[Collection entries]
□ □ □

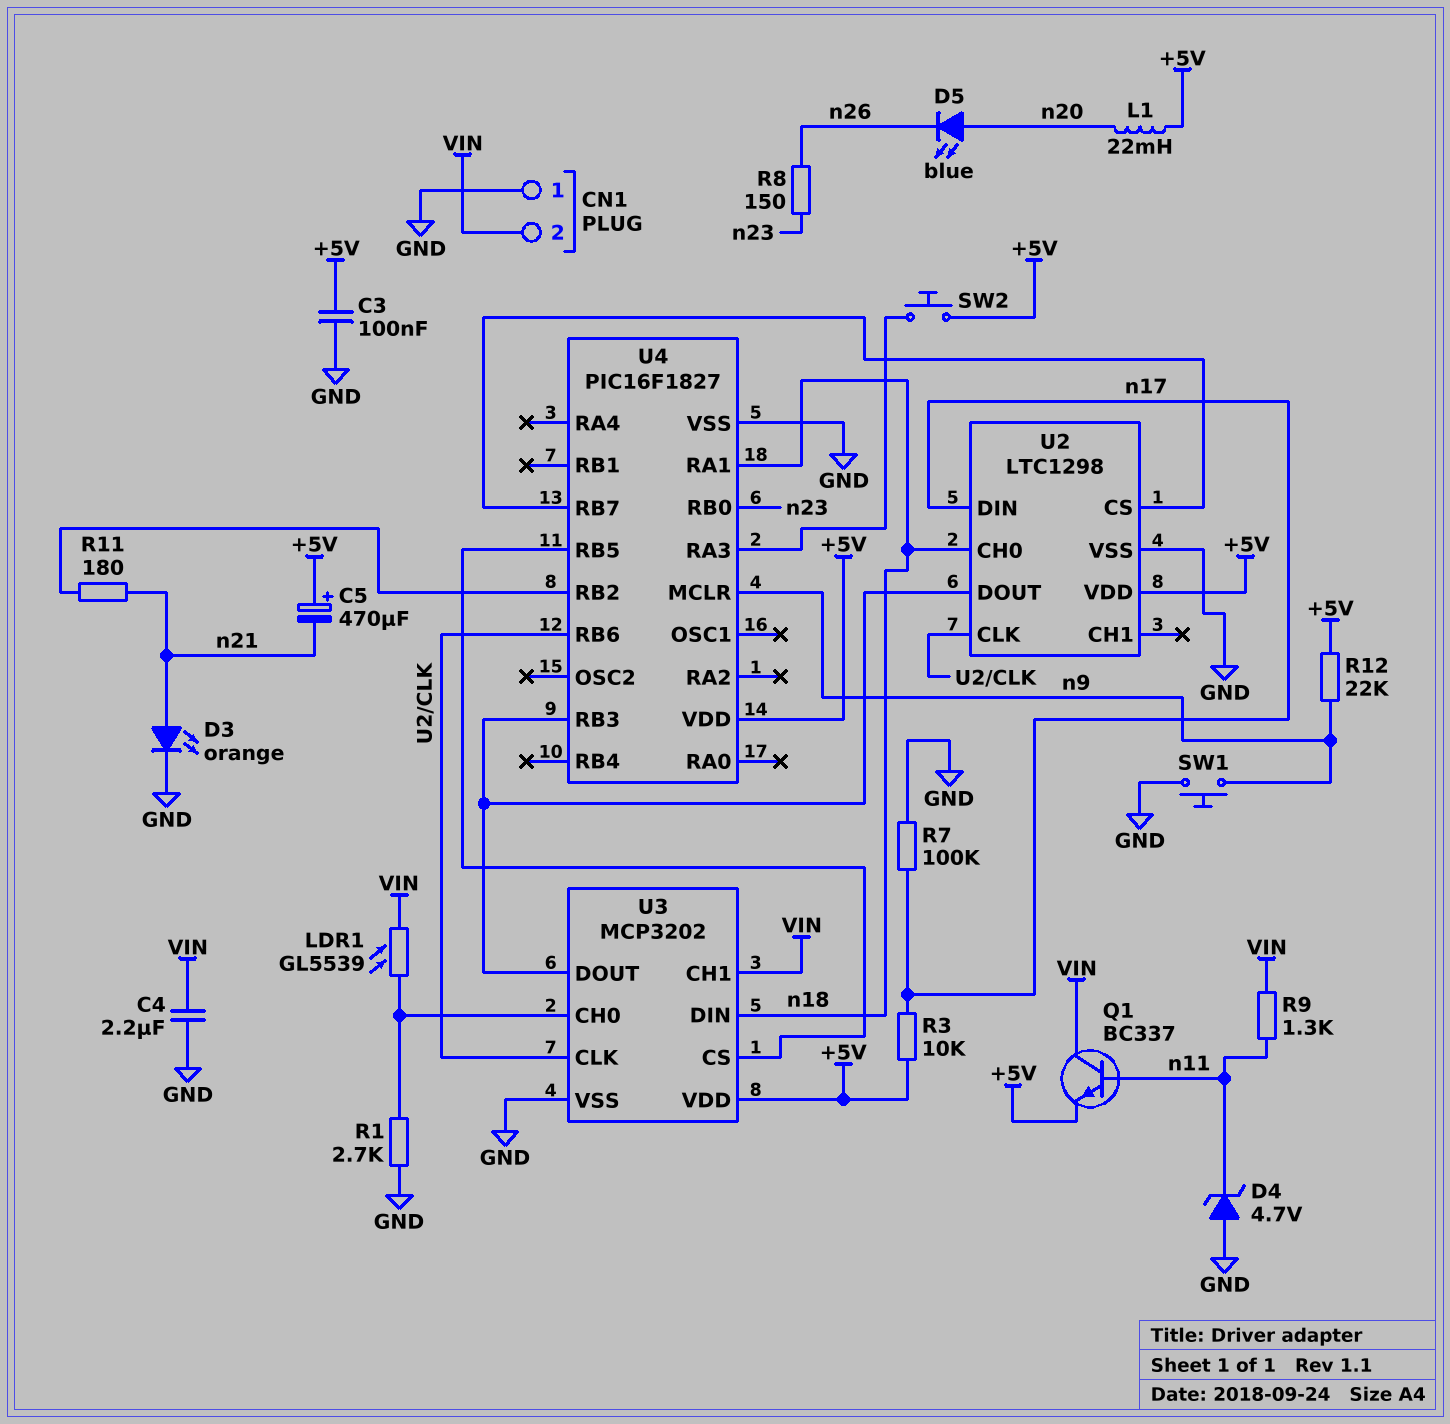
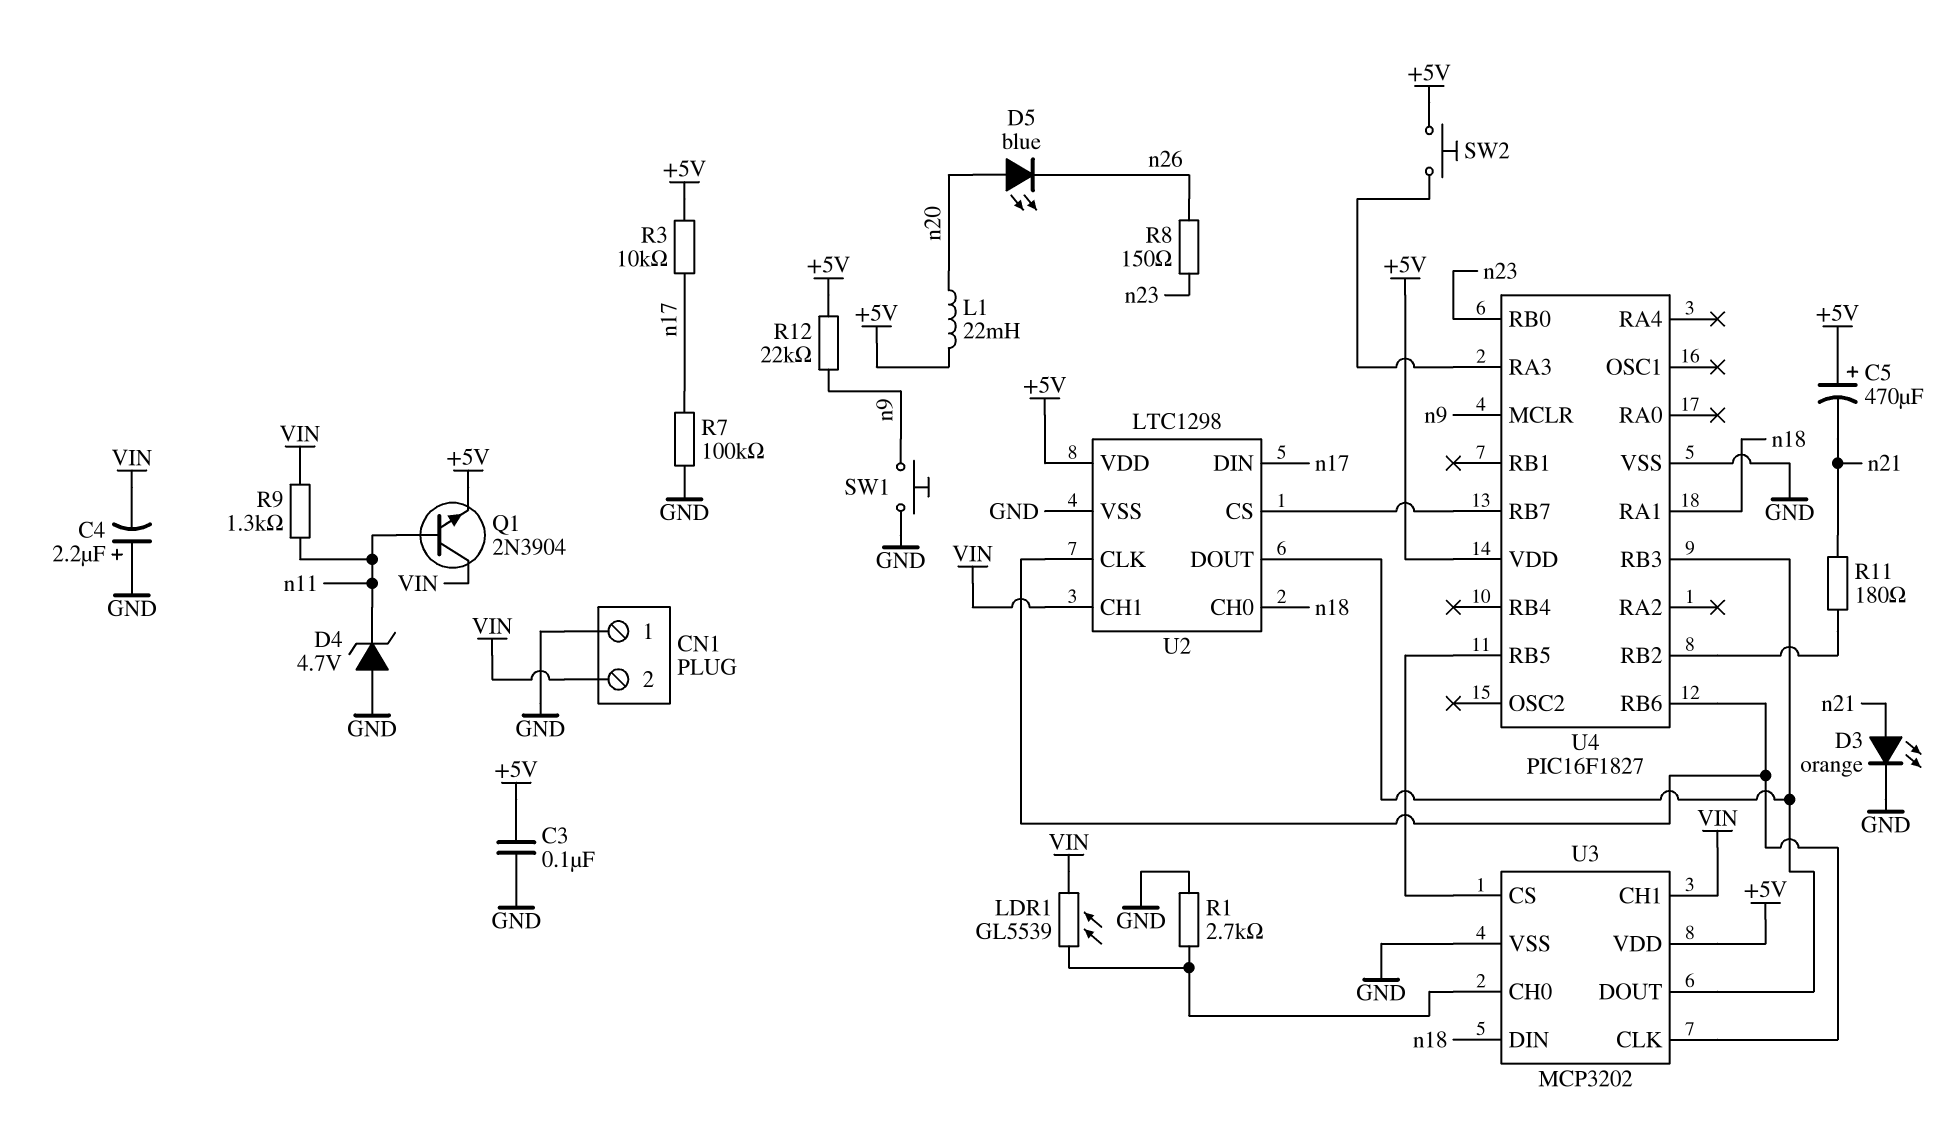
C4: 2.2uF (GND, VIN) -> 2.2uF (plus GND, minus VIN)
Q1: NPN BC337 (B n11, C VIN, E +5V) -> NPN 2N3904 (B n11, C VIN, E +5V)
U2 pin CH1: none -> VIN

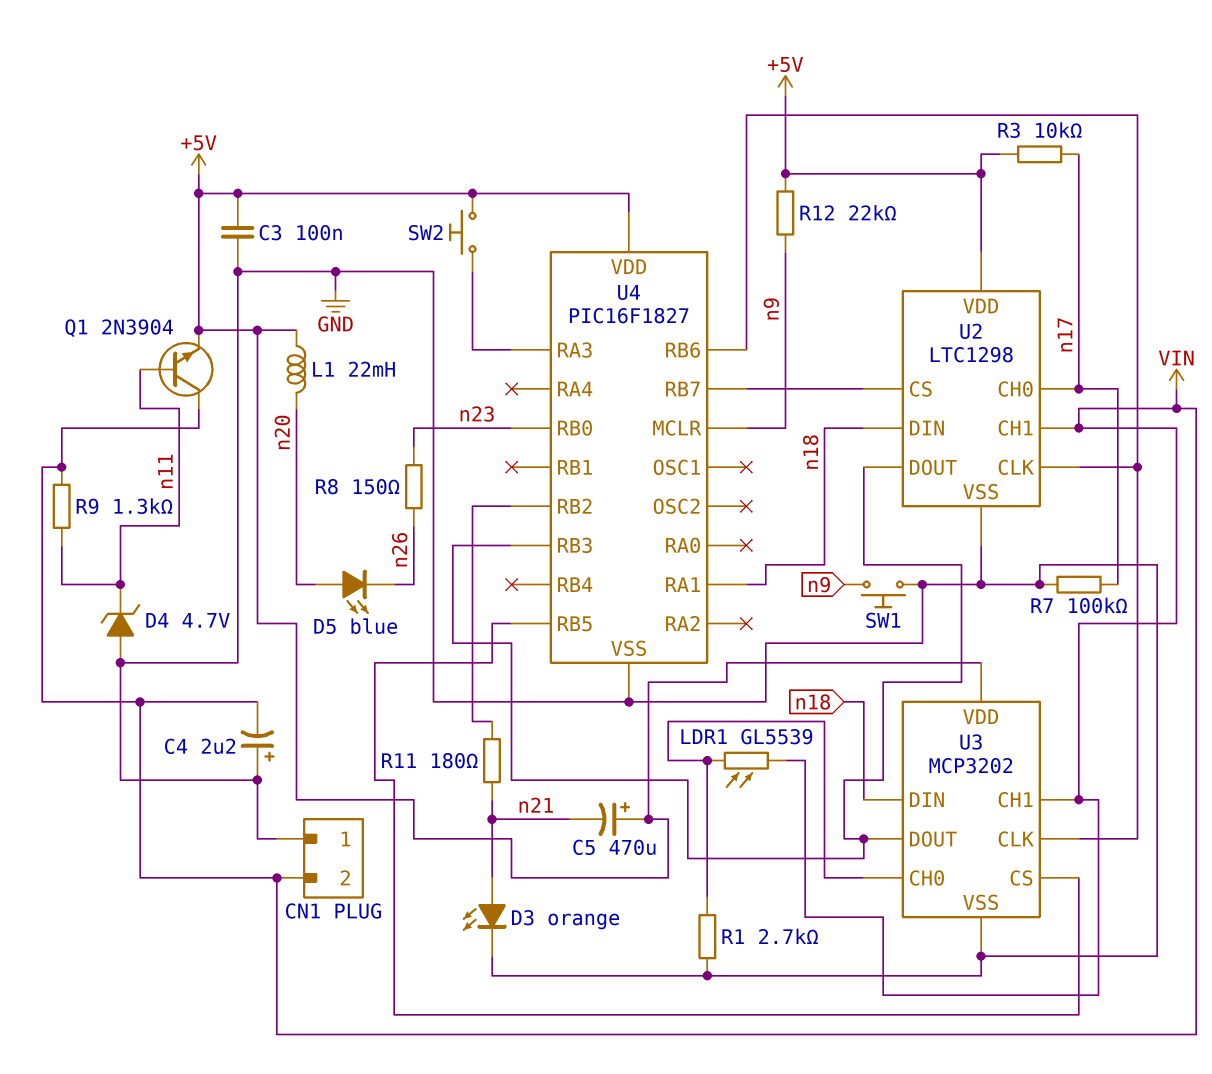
U2 pin CH0: n18 -> n17
U2 pin DIN: n17 -> n18

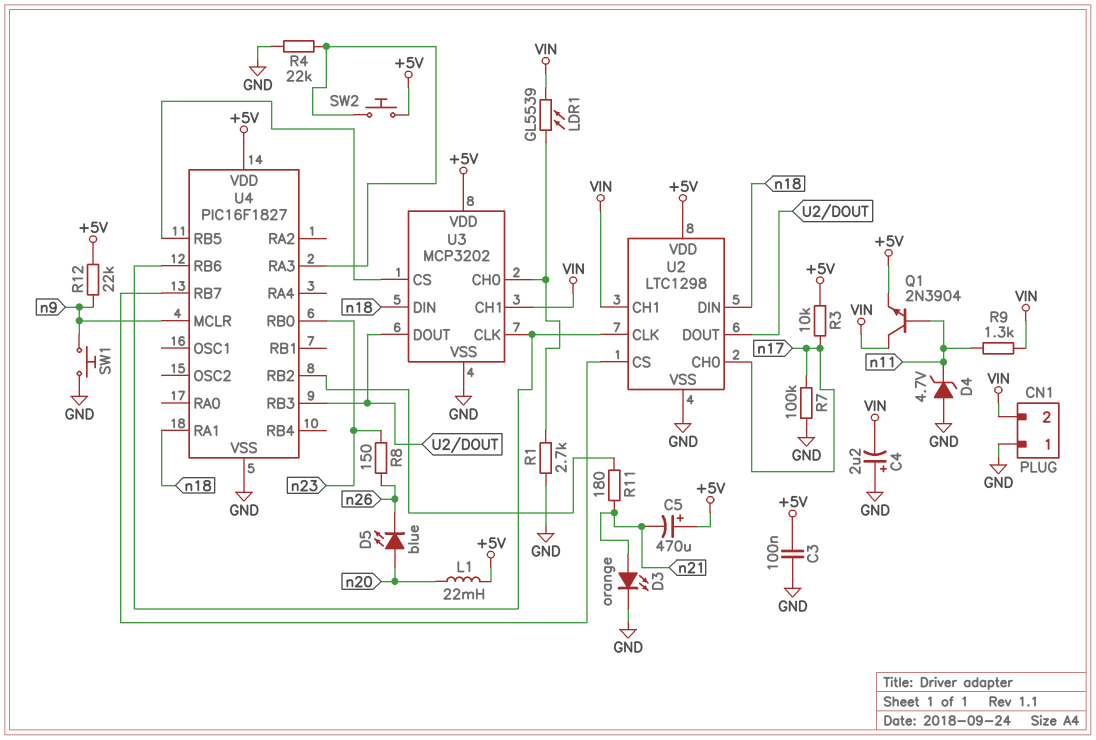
R4: none -> 22k (GND, U4/RA3)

□ □ □

### Your goal
Count the lines above that contain the word "none". Give only the number.

### Solution for this task
2